[Colored object listings]
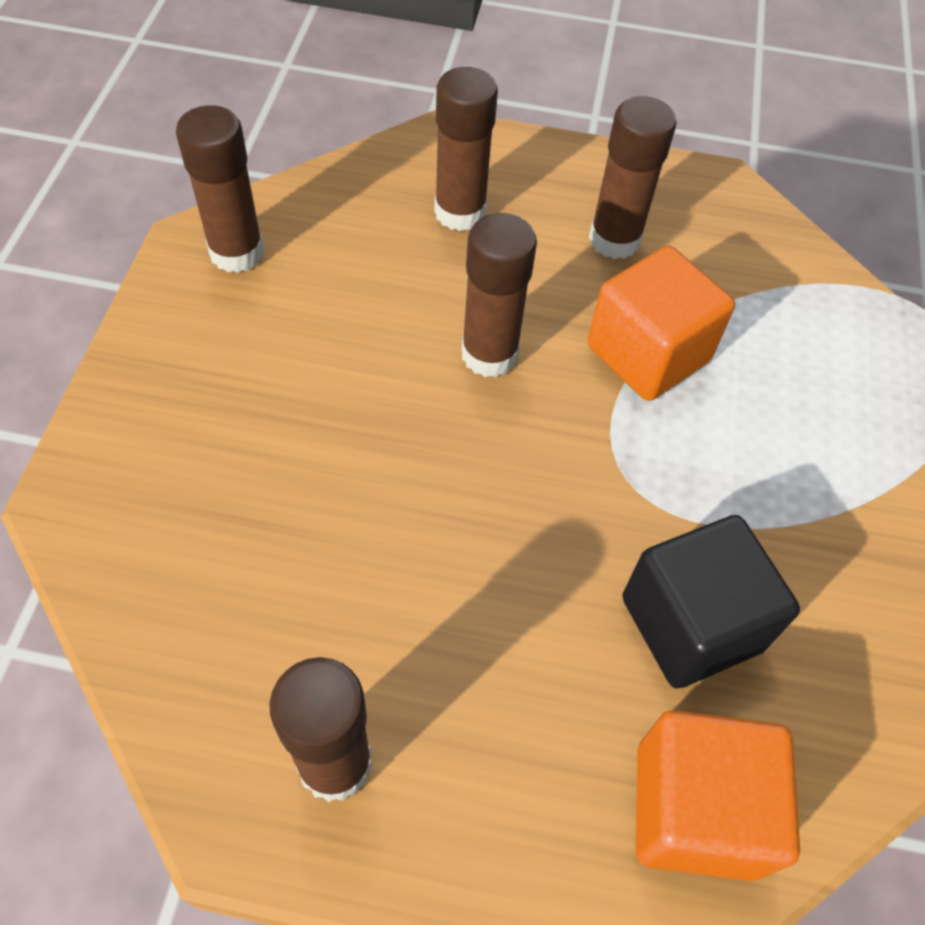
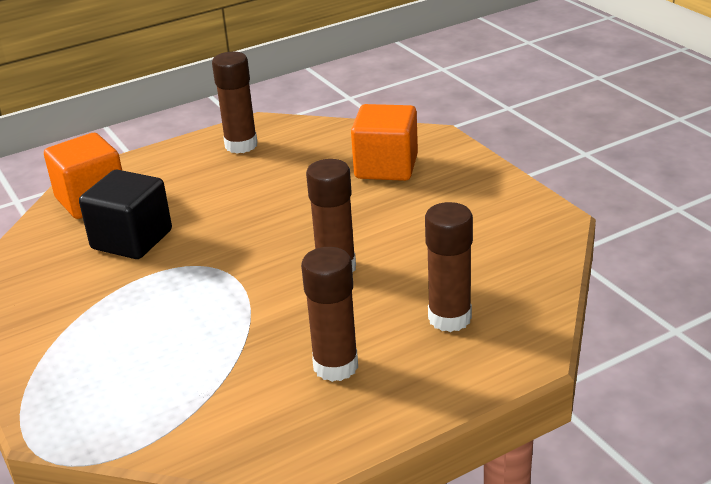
camera: 145 degrees right, 25 degrees down
brown glue stick [176,105,264,273] -> none
orange cube [588,246,735,401] -> orange cube moved to [351,104,418,181]

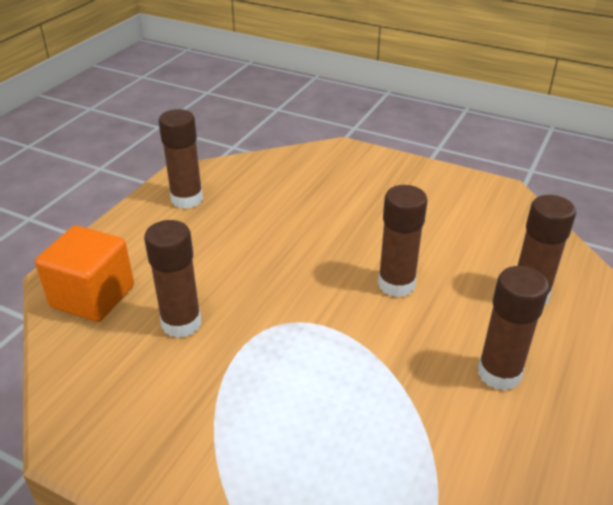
camera: 35 degrees left, 5 degrees up
black cube [79,170,172,259] -> brown glue stick [144,220,201,338]
orange cube [351,104,418,181] -> none

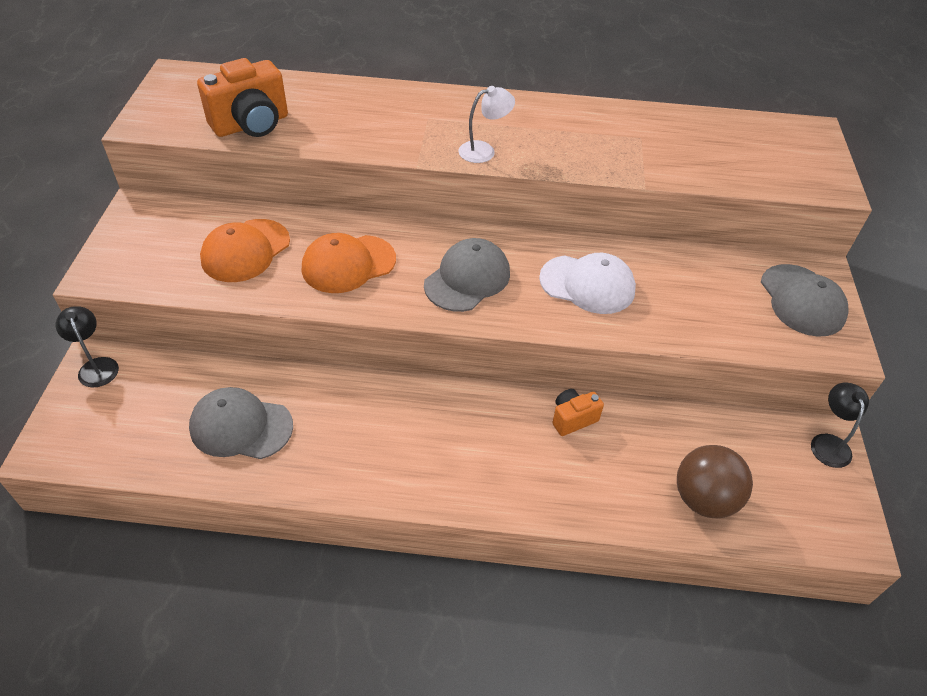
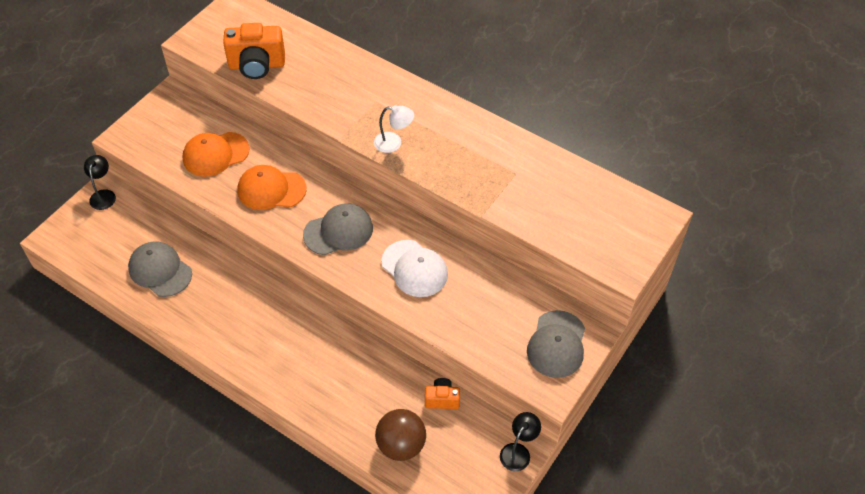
camera: 30 degrees right, 5 degrees up
orange camera [552,389,604,436] -> orange camera moved to [425,378,460,409]

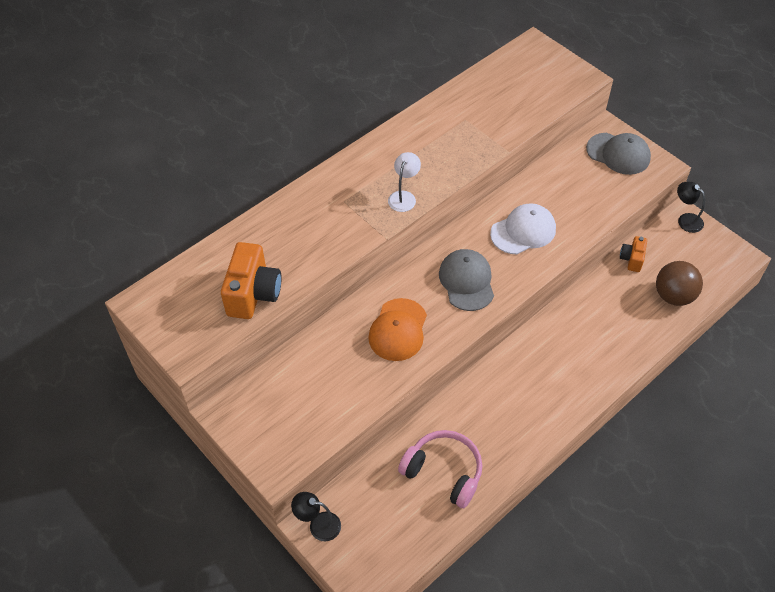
camera: 75 degrees left, 0 degrees up
grey cap [128,241,192,297] -> pink headphones [398,430,482,508]
orange cap [183,132,250,177] -> none

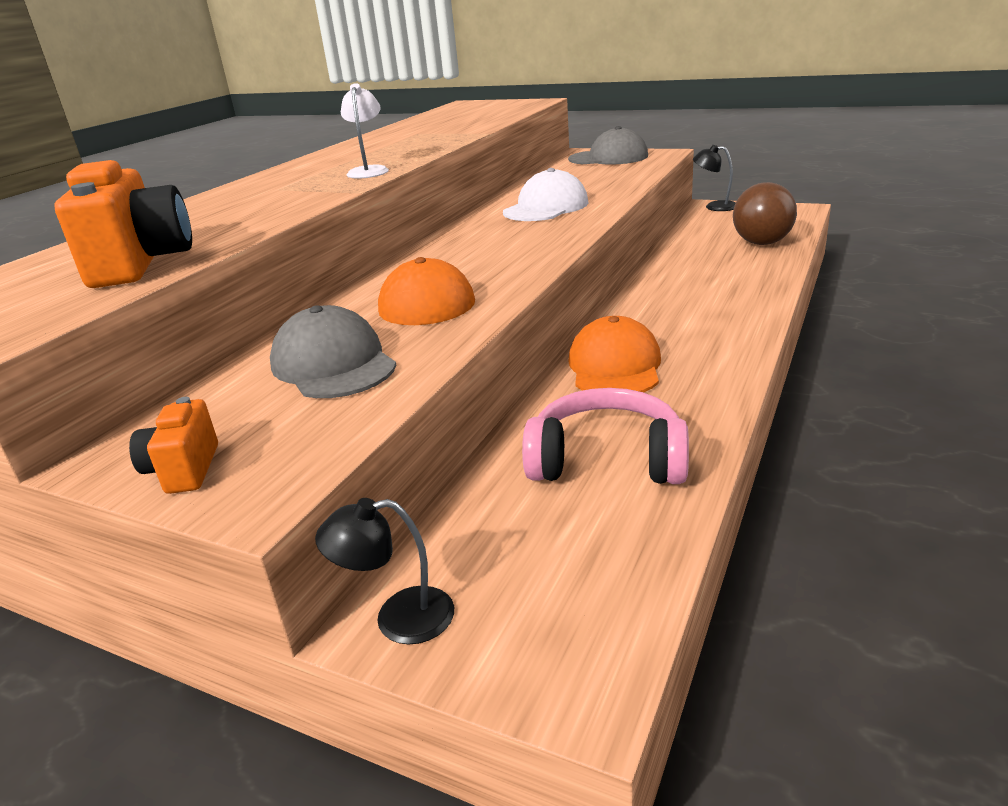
camera: 20 degrees left, 25 degrees down
grey cap [439,249,494,311] -> grey cap moved to [270,305,396,398]
orange camera [620,236,647,272] -> orange camera moved to [129,397,218,494]
none -> orange cap [568,316,661,392]

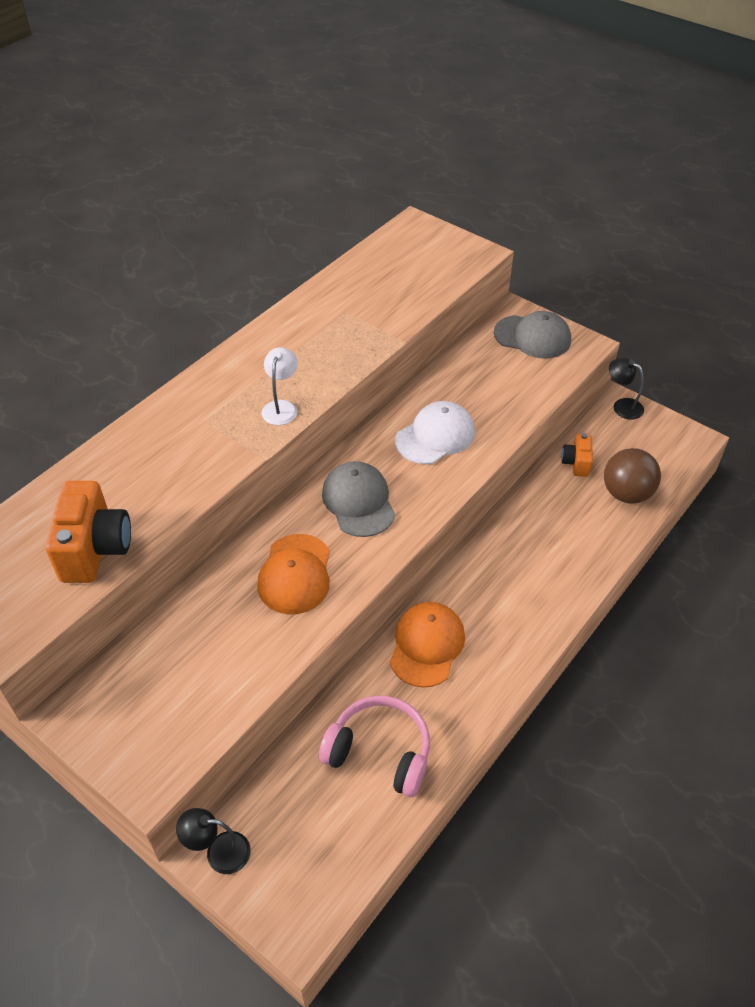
camera: 10 degrees right, 20 degrees up
orange camera [129,397,218,494] -> orange camera moved to [561,433,593,477]
grey cap [270,305,396,398] -> grey cap moved to [322,461,395,537]

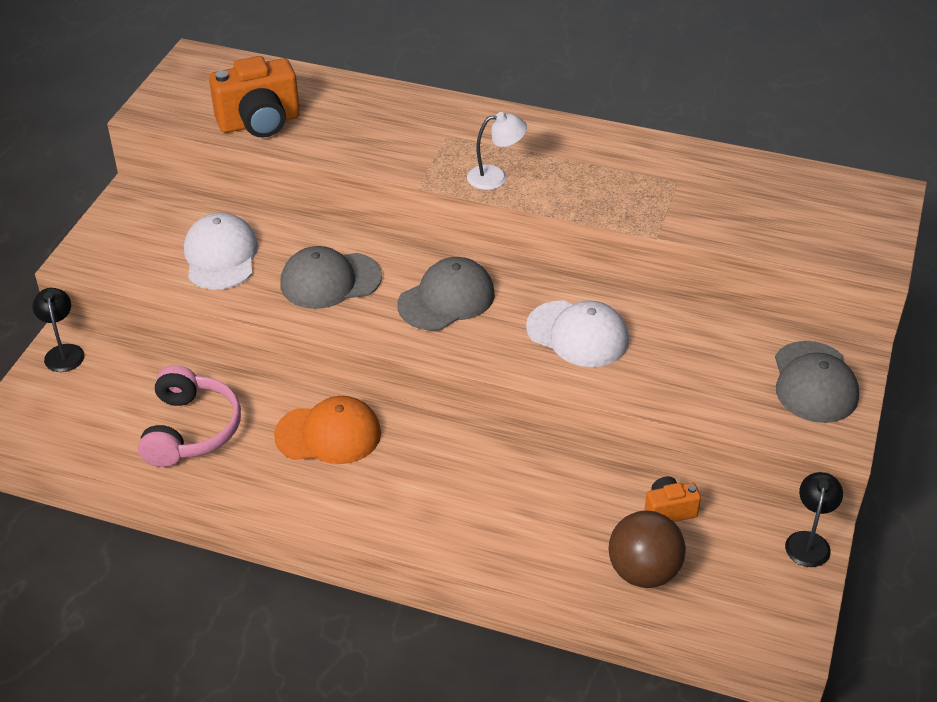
camera: 70 degrees right, 5 degrees down
orange cap [257,534,330,614] -> grey cap [280,246,382,309]
none -> white cap [184,213,258,290]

### [Task brief]
Repeat all entries exactly. Skip the pictures.

### [Answer to the problem]
camera: 145 degrees right, 25 degrees down
brown glue stick [176,105,264,273] -> none
orange cube [588,246,735,401] -> orange cube moved to [351,104,418,181]

camera: 35 degrees left, 5 degrees up
black cube [79,170,172,259] -> brown glue stick [144,220,201,338]
orange cube [351,104,418,181] -> none

camera: 30 degrees right, 5 degrees up
orange camera [552,389,604,436] -> orange camera moved to [425,378,460,409]

camera: 75 degrees left, 0 degrees up
grey cap [128,241,192,297] -> pink headphones [398,430,482,508]
orange cap [183,132,250,177] -> none

camera: 20 degrees left, 25 degrees down
grey cap [439,249,494,311] -> grey cap moved to [270,305,396,398]
orange camera [620,236,647,272] -> orange camera moved to [129,397,218,494]
none -> orange cap [568,316,661,392]

camera: 10 degrees right, 20 degrees up
orange camera [129,397,218,494] -> orange camera moved to [561,433,593,477]
grey cap [270,305,396,398] -> grey cap moved to [322,461,395,537]

camera: 70 degrees right, 5 degrees down
orange cap [257,534,330,614] -> grey cap [280,246,382,309]
none -> white cap [184,213,258,290]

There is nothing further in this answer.